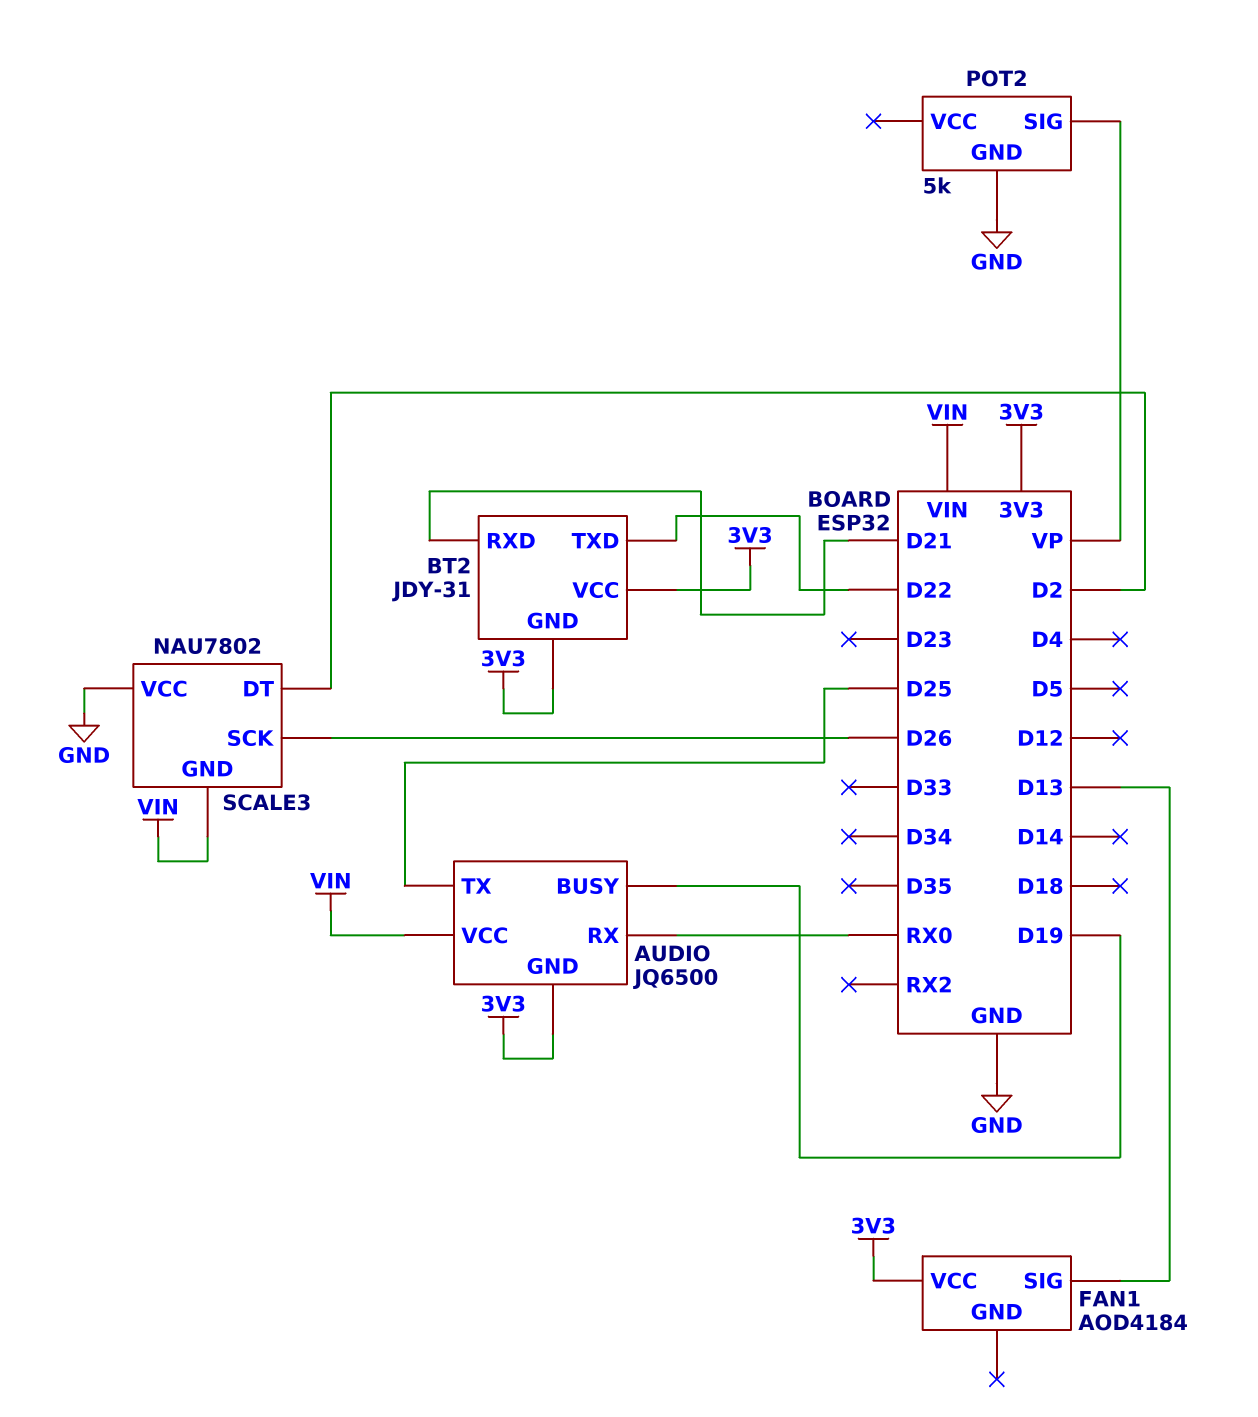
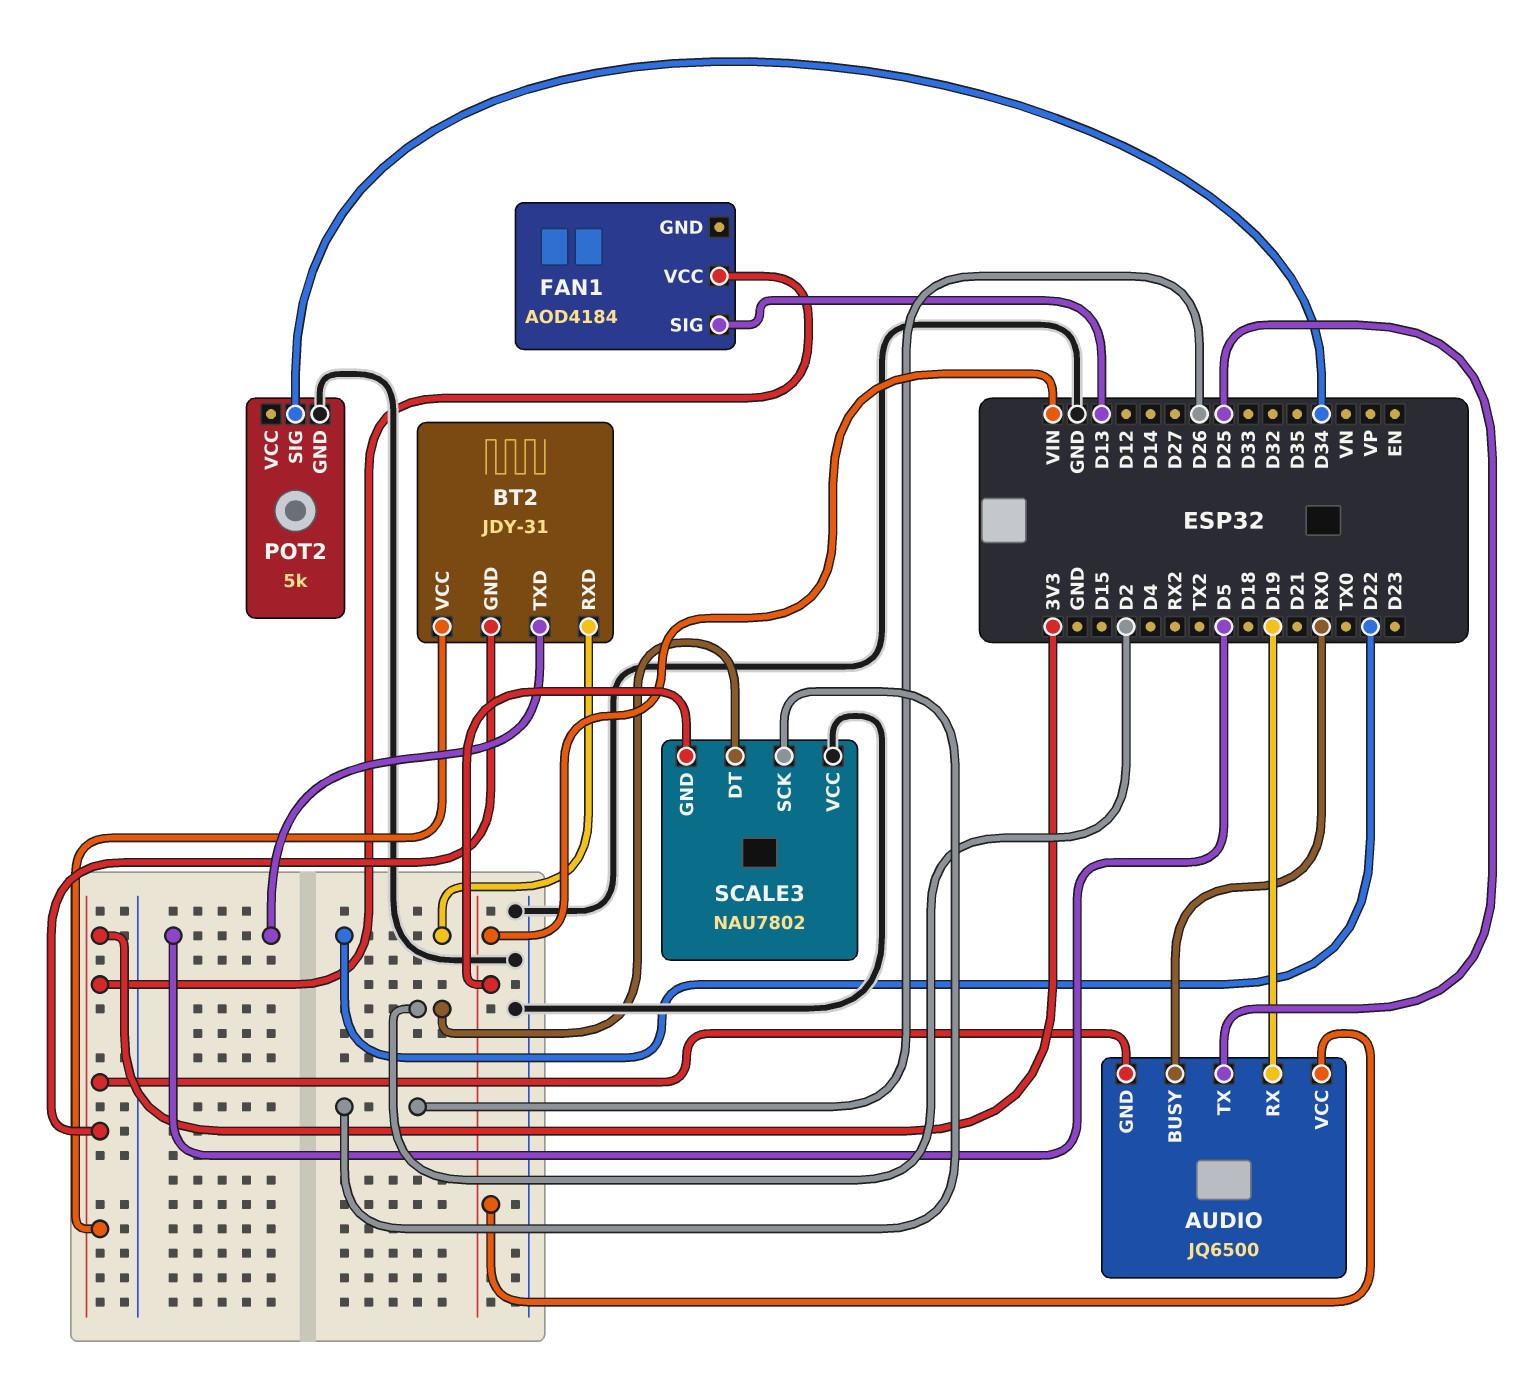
AUDIO pin BUSY: D19 -> RX0
AUDIO pin RX: RX0 -> D19
BT2 pin RXD: D21 -> D22
BT2 pin TXD: D22 -> D5
POT2 pin SIG: VP -> D34

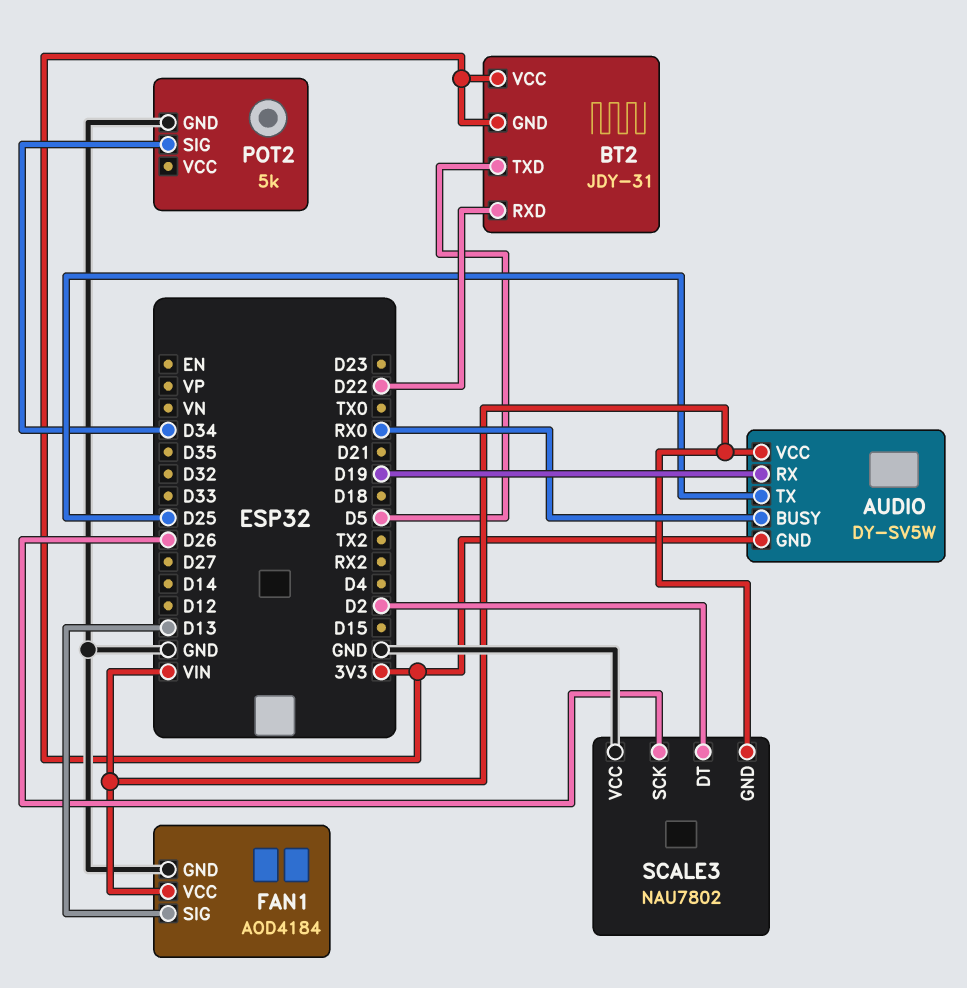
AUDIO: JQ6500 -> DY-SV5W
FAN1 pin GND: none -> GND
FAN1 pin VCC: 3V3 -> VIN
────────────────────────────────────────
:: Exercise ::
Everything from the line containing "AUDIO: JQ6500 -> DY-SV5W" through the end of the entries above should be retyped exactly, and nothing else.

:: Answer area ::
AUDIO: JQ6500 -> DY-SV5W
FAN1 pin GND: none -> GND
FAN1 pin VCC: 3V3 -> VIN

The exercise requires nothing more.